EXTRACTED MATERIAL Start Marker

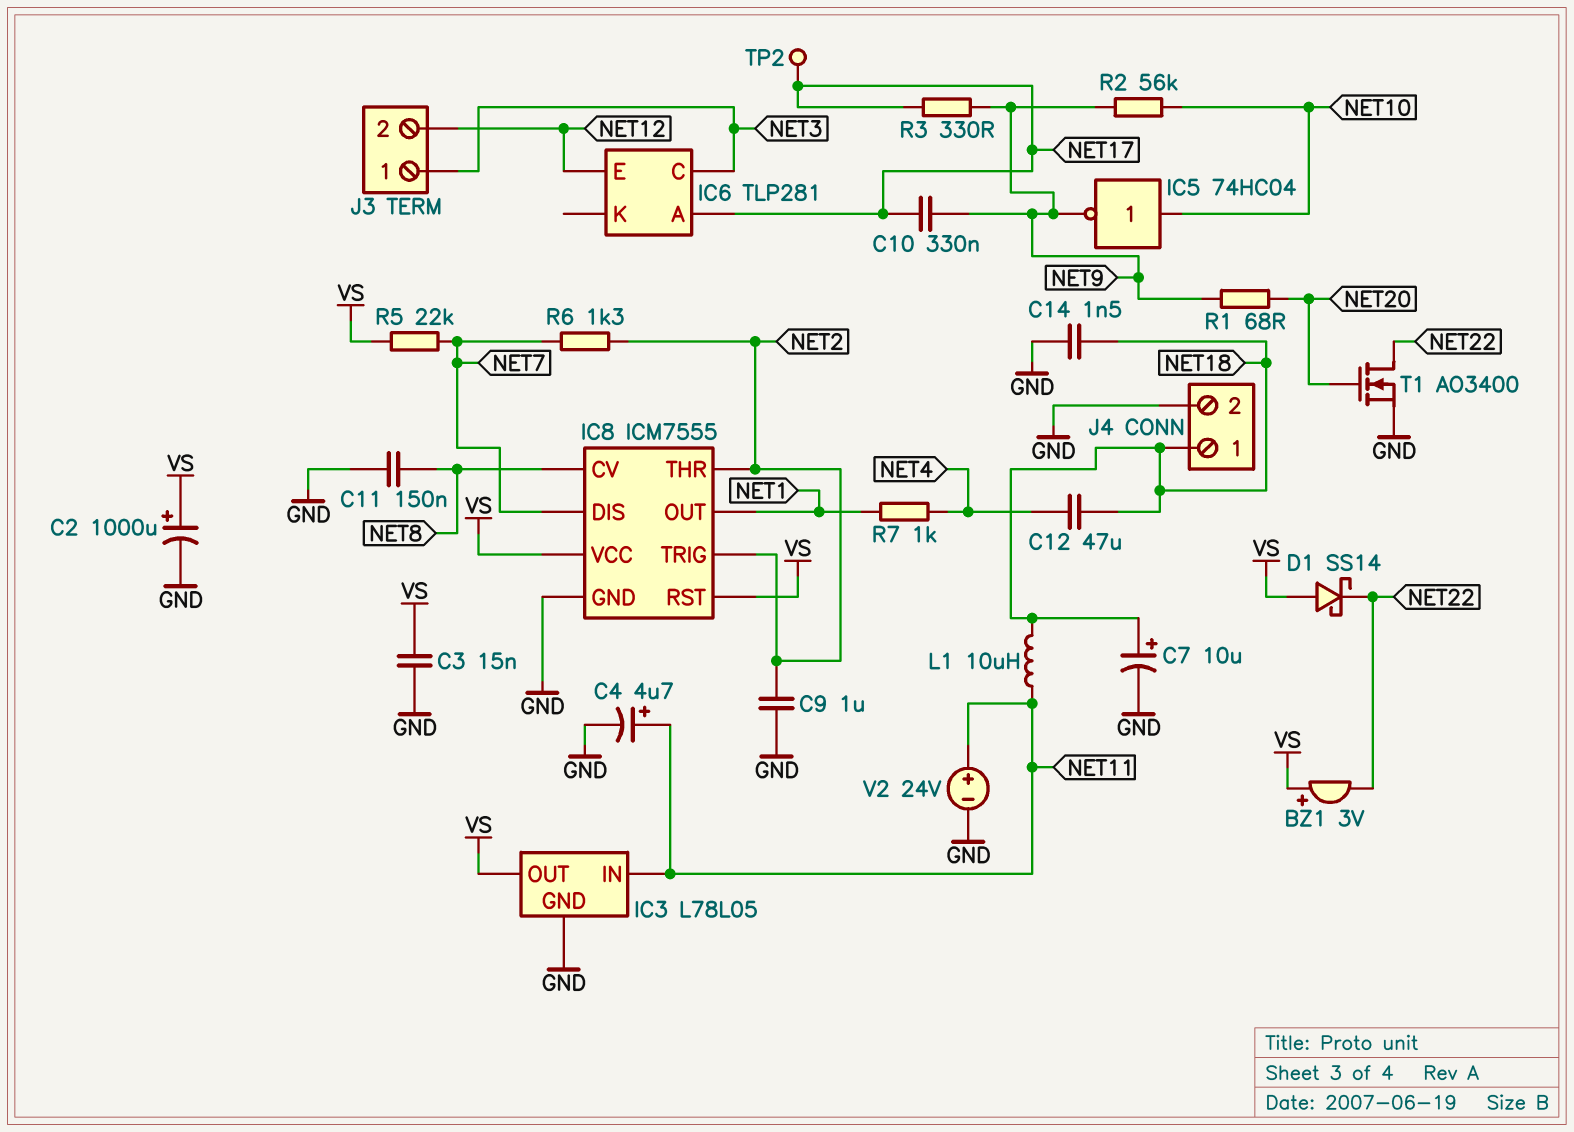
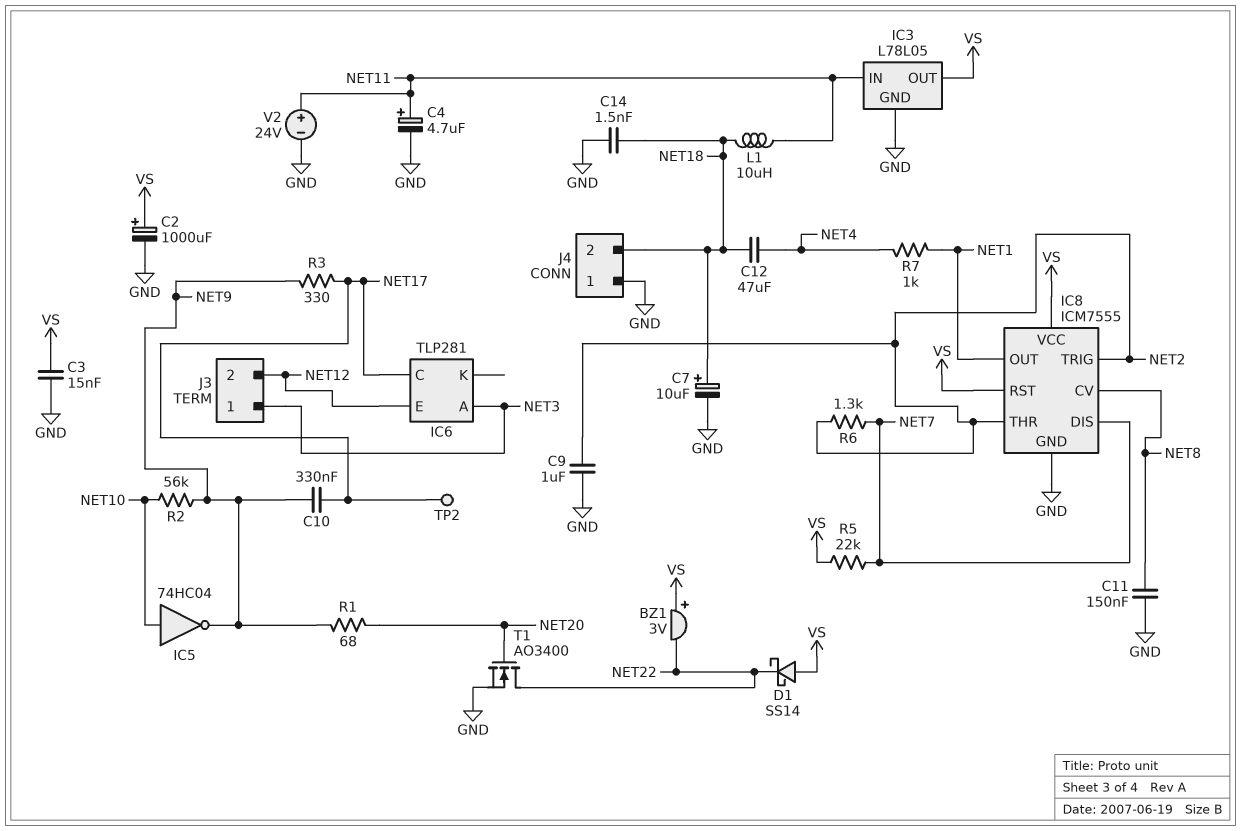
IC6 pin A: NET17 -> NET3
IC6 pin C: NET3 -> NET17
J4 pin 1: NET18 -> GND
J4 pin 2: GND -> NET18

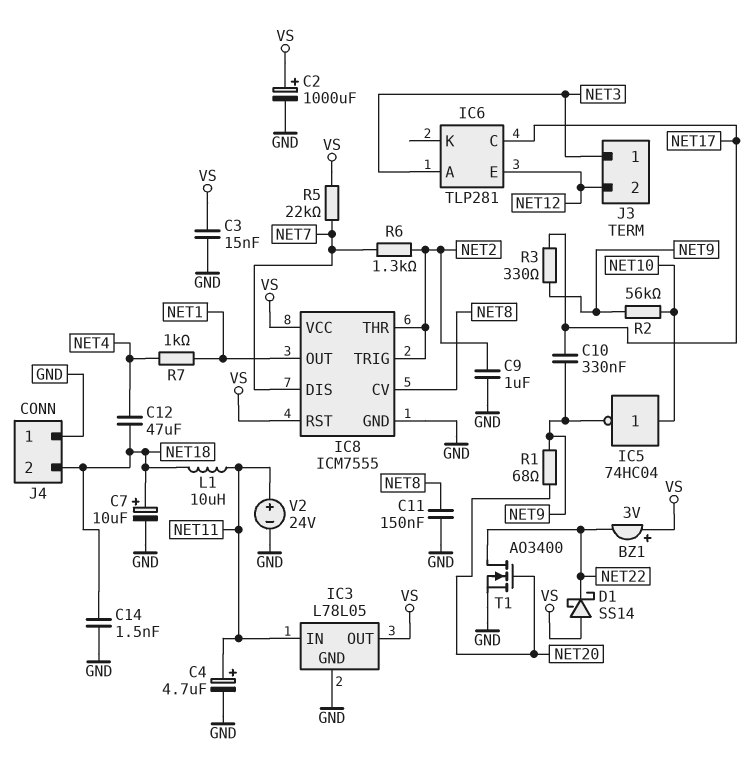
TP2: test point (NET17) -> none

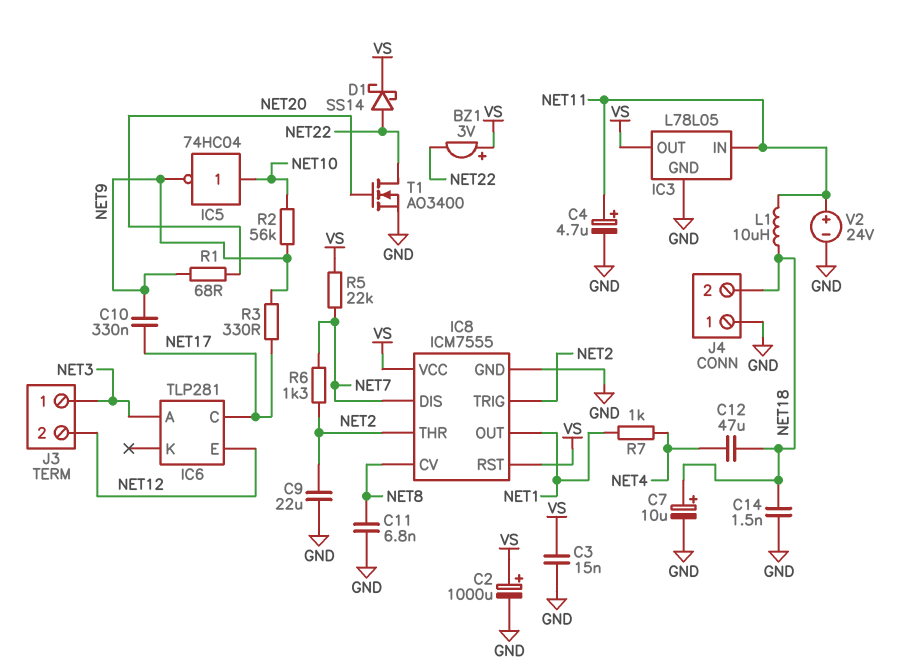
C9: 1uF (GND, NET2) -> 22uF (GND, NET2)
C11: 150nF (GND, NET8) -> 6.8nF (GND, NET8)
D1: schottky SS14 (A VS, K NET22) -> schottky SS14 (A NET22, K VS)

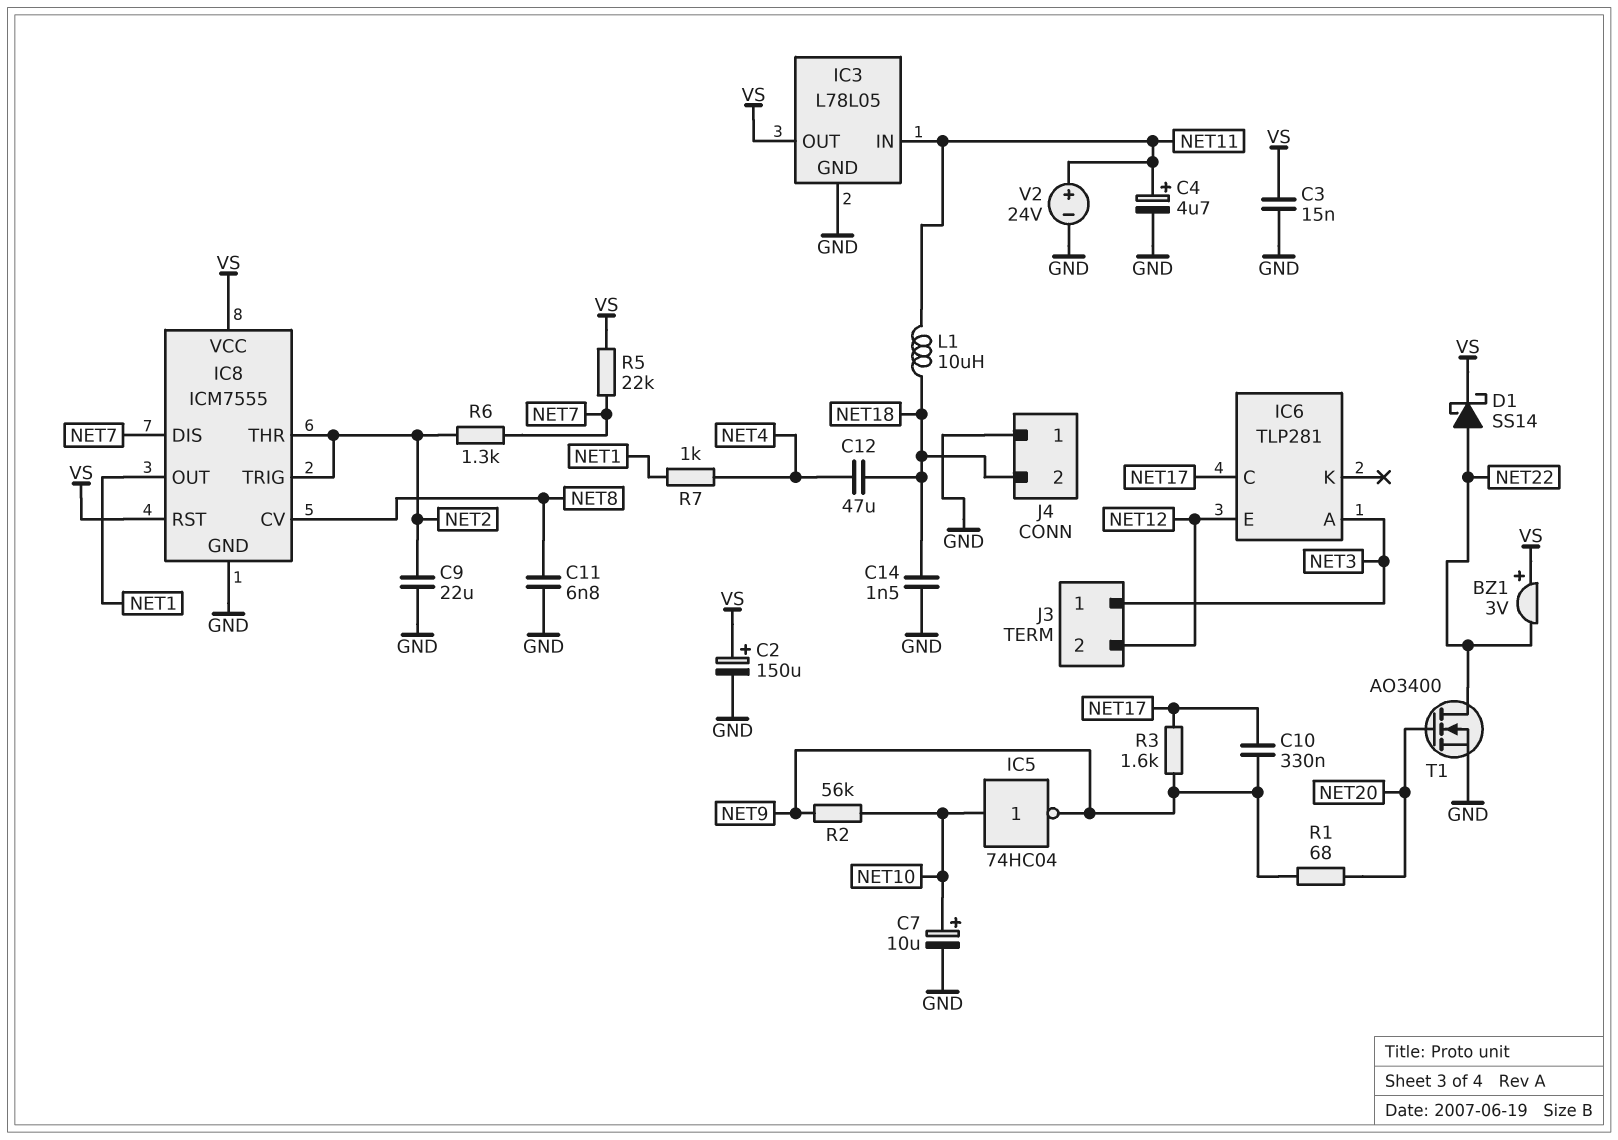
C2: 1000uF (plus VS, minus GND) -> 150uF (plus VS, minus GND)
C7: 10uF (plus NET18, minus GND) -> 10uF (plus NET10, minus GND)
R3: 330 (NET9, NET17) -> 1.6k (NET9, NET17)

EXTRACTED MATERIAL End Marker

WHAT THE EXERCISE ASKS:
Please quote exactly the run of lines that starts the entries and ends at the line containing "C7: 10uF (plus", leaving out every picture.

RESPONSE BOX:
IC6 pin A: NET17 -> NET3
IC6 pin C: NET3 -> NET17
J4 pin 1: NET18 -> GND
J4 pin 2: GND -> NET18

TP2: test point (NET17) -> none

C9: 1uF (GND, NET2) -> 22uF (GND, NET2)
C11: 150nF (GND, NET8) -> 6.8nF (GND, NET8)
D1: schottky SS14 (A VS, K NET22) -> schottky SS14 (A NET22, K VS)

C2: 1000uF (plus VS, minus GND) -> 150uF (plus VS, minus GND)
C7: 10uF (plus NET18, minus GND) -> 10uF (plus NET10, minus GND)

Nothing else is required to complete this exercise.